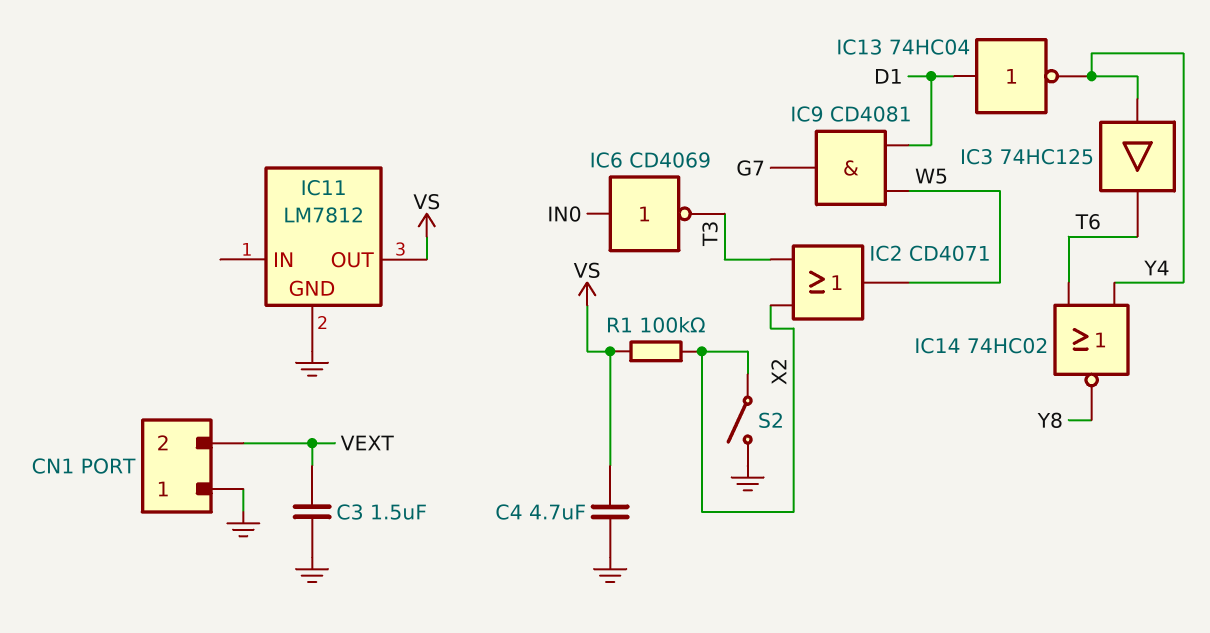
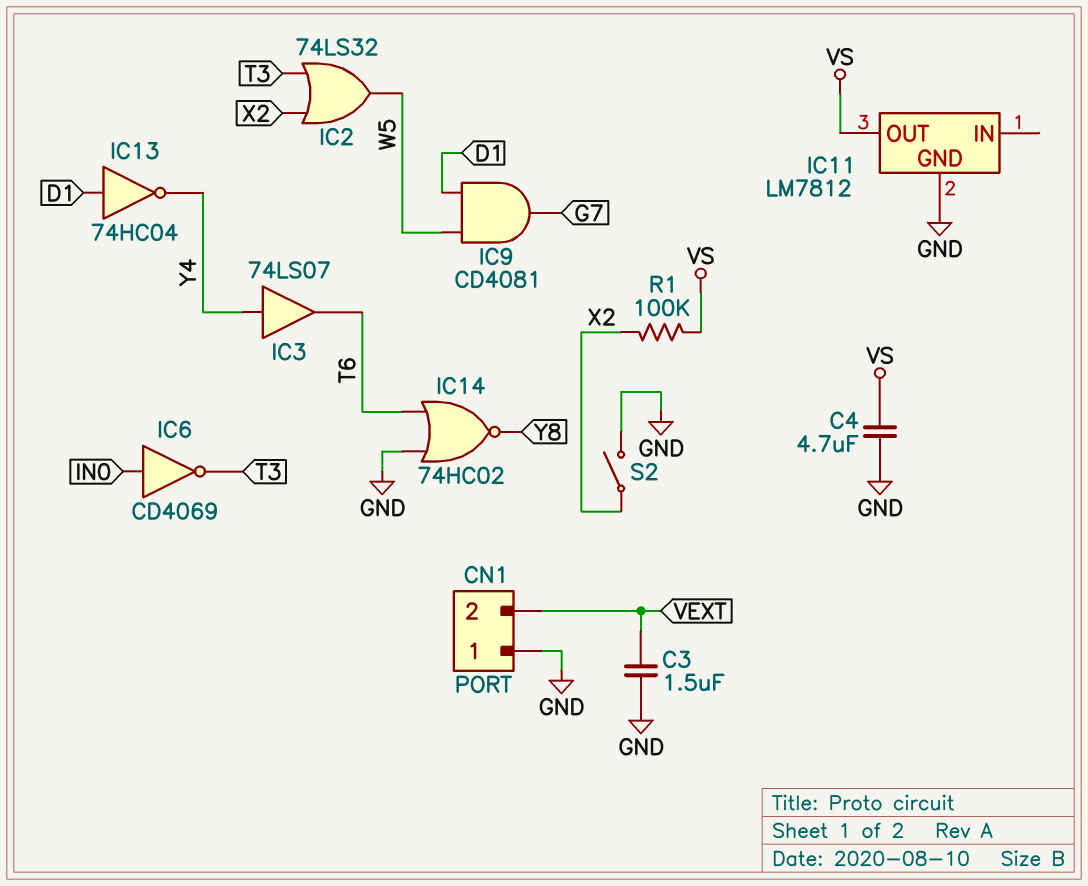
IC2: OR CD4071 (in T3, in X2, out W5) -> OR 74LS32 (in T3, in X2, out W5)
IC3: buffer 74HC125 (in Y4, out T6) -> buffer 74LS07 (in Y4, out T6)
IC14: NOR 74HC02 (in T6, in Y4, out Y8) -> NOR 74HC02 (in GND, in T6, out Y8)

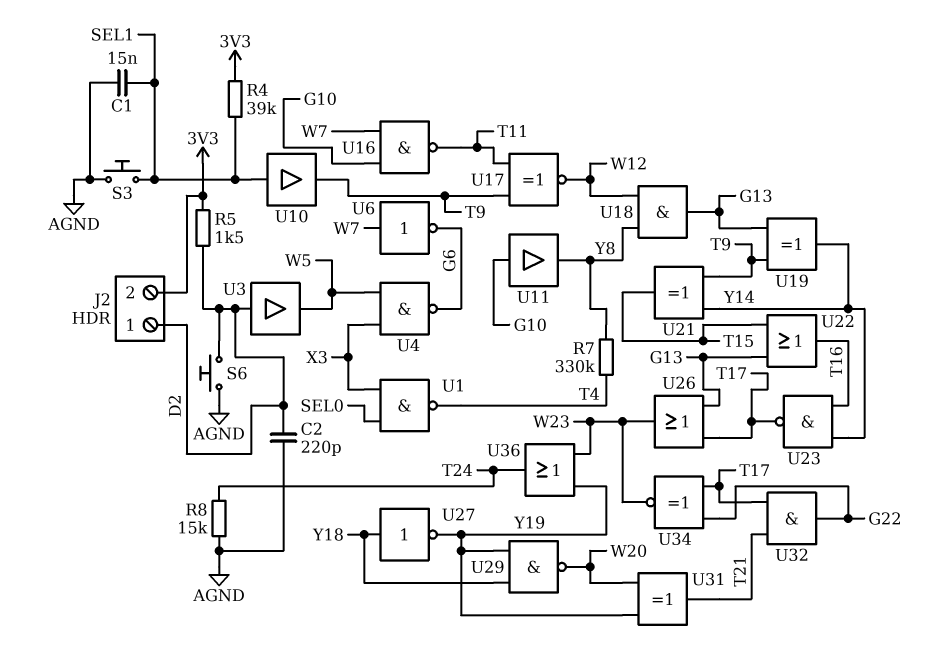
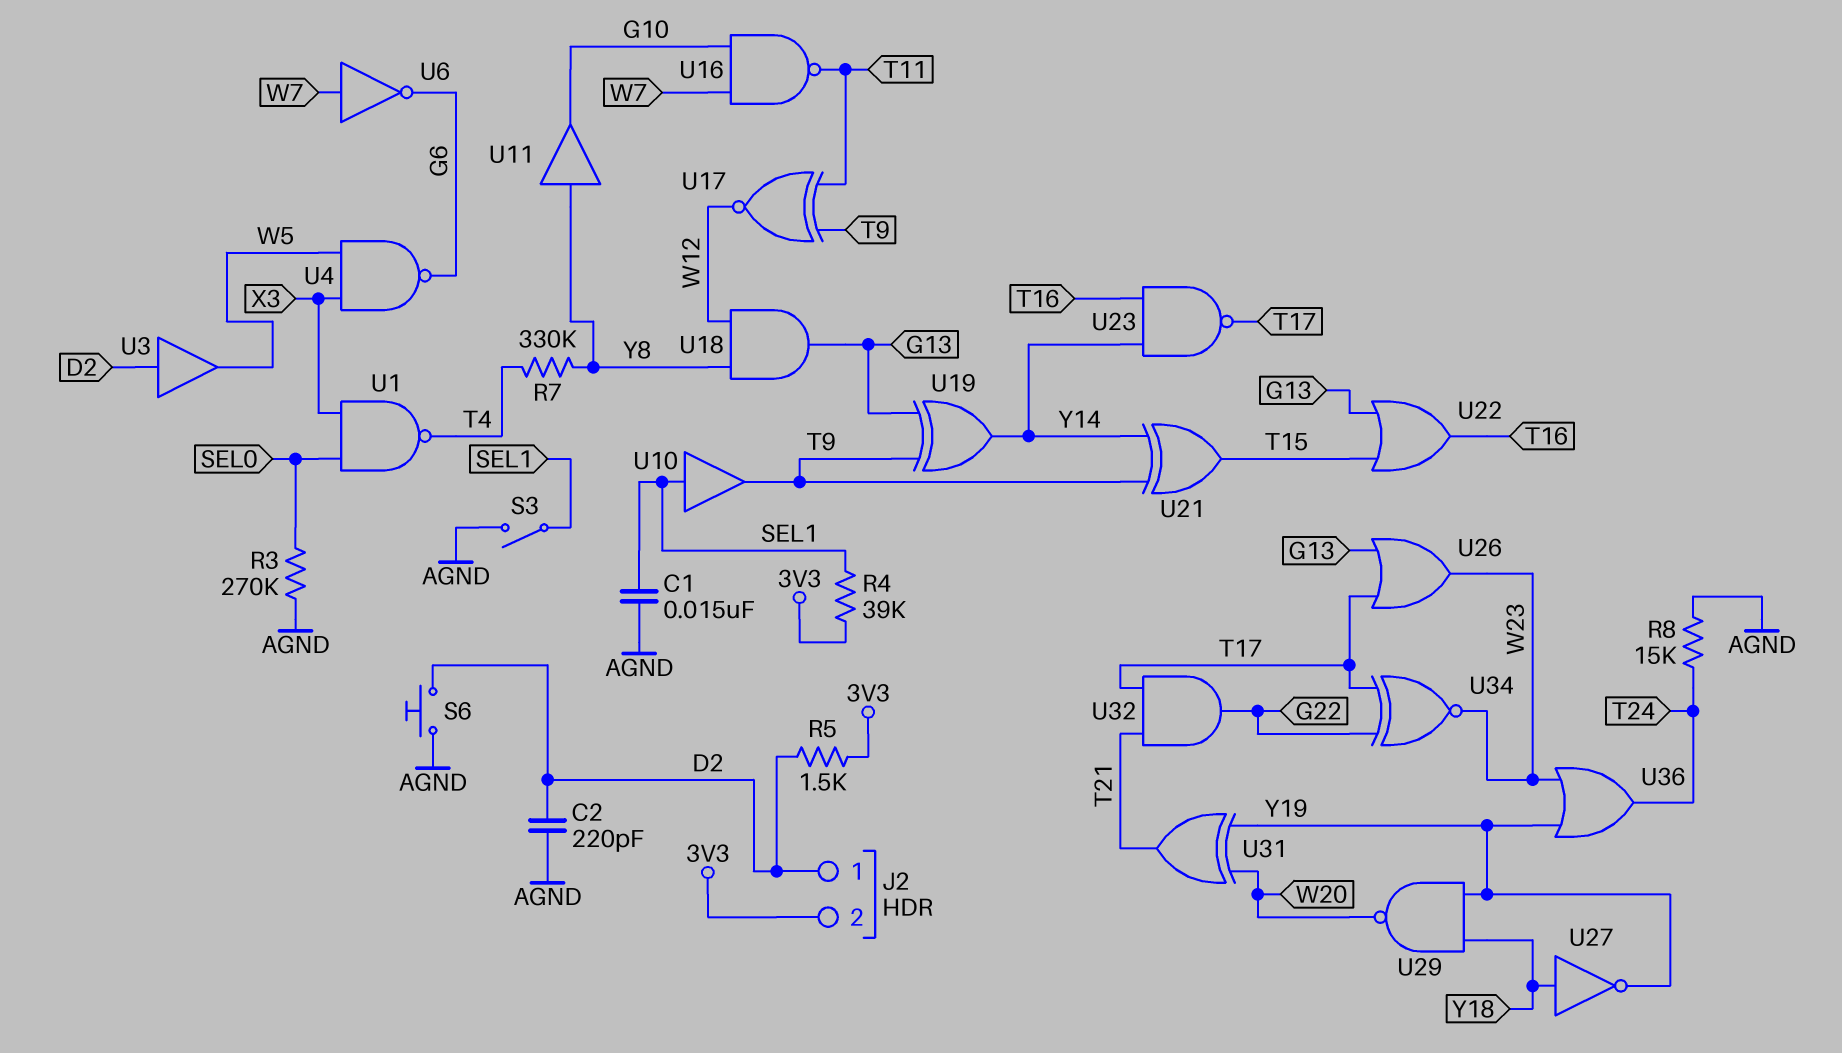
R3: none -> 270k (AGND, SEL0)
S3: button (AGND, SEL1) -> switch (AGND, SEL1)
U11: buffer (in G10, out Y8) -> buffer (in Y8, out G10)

•••••

**Exercise**
With the images excluded, reproduce the data above precisely as written.

**Exercise output**
IC2: OR CD4071 (in T3, in X2, out W5) -> OR 74LS32 (in T3, in X2, out W5)
IC3: buffer 74HC125 (in Y4, out T6) -> buffer 74LS07 (in Y4, out T6)
IC14: NOR 74HC02 (in T6, in Y4, out Y8) -> NOR 74HC02 (in GND, in T6, out Y8)

R3: none -> 270k (AGND, SEL0)
S3: button (AGND, SEL1) -> switch (AGND, SEL1)
U11: buffer (in G10, out Y8) -> buffer (in Y8, out G10)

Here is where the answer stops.